Print the listing below exactly.

** Opening RECORDED DATA block **

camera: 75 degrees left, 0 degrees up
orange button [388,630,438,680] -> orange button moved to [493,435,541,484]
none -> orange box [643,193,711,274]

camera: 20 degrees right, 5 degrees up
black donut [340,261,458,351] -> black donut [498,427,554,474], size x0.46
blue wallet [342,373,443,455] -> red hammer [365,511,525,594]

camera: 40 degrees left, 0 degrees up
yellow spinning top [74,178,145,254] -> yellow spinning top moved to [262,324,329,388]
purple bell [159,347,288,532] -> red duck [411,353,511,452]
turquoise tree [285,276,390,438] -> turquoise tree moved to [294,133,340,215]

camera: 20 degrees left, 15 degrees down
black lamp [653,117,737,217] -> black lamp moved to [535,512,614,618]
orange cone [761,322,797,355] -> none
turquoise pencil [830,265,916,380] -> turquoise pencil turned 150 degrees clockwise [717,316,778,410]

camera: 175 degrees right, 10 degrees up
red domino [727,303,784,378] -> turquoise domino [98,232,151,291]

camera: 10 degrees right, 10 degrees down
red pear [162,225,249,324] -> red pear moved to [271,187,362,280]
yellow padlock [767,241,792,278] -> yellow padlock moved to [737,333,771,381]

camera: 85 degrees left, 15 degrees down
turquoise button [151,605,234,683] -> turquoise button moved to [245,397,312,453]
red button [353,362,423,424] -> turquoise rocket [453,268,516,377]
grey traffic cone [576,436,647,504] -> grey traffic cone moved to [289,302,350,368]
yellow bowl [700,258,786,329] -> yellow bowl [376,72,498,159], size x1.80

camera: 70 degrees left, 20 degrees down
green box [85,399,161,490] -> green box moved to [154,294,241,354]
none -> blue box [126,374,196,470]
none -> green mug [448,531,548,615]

** Closing RECORDED DATA block **

## [RESPONSE TO THE TASK]
camera: 75 degrees left, 0 degrees up
orange button [388,630,438,680] -> orange button moved to [493,435,541,484]
none -> orange box [643,193,711,274]

camera: 20 degrees right, 5 degrees up
black donut [340,261,458,351] -> black donut [498,427,554,474], size x0.46
blue wallet [342,373,443,455] -> red hammer [365,511,525,594]

camera: 40 degrees left, 0 degrees up
yellow spinning top [74,178,145,254] -> yellow spinning top moved to [262,324,329,388]
purple bell [159,347,288,532] -> red duck [411,353,511,452]
turquoise tree [285,276,390,438] -> turquoise tree moved to [294,133,340,215]

camera: 20 degrees left, 15 degrees down
black lamp [653,117,737,217] -> black lamp moved to [535,512,614,618]
orange cone [761,322,797,355] -> none
turquoise pencil [830,265,916,380] -> turquoise pencil turned 150 degrees clockwise [717,316,778,410]

camera: 175 degrees right, 10 degrees up
red domino [727,303,784,378] -> turquoise domino [98,232,151,291]

camera: 10 degrees right, 10 degrees down
red pear [162,225,249,324] -> red pear moved to [271,187,362,280]
yellow padlock [767,241,792,278] -> yellow padlock moved to [737,333,771,381]

camera: 85 degrees left, 15 degrees down
turquoise button [151,605,234,683] -> turquoise button moved to [245,397,312,453]
red button [353,362,423,424] -> turquoise rocket [453,268,516,377]
grey traffic cone [576,436,647,504] -> grey traffic cone moved to [289,302,350,368]
yellow bowl [700,258,786,329] -> yellow bowl [376,72,498,159], size x1.80

camera: 70 degrees left, 20 degrees down
green box [85,399,161,490] -> green box moved to [154,294,241,354]
none -> blue box [126,374,196,470]
none -> green mug [448,531,548,615]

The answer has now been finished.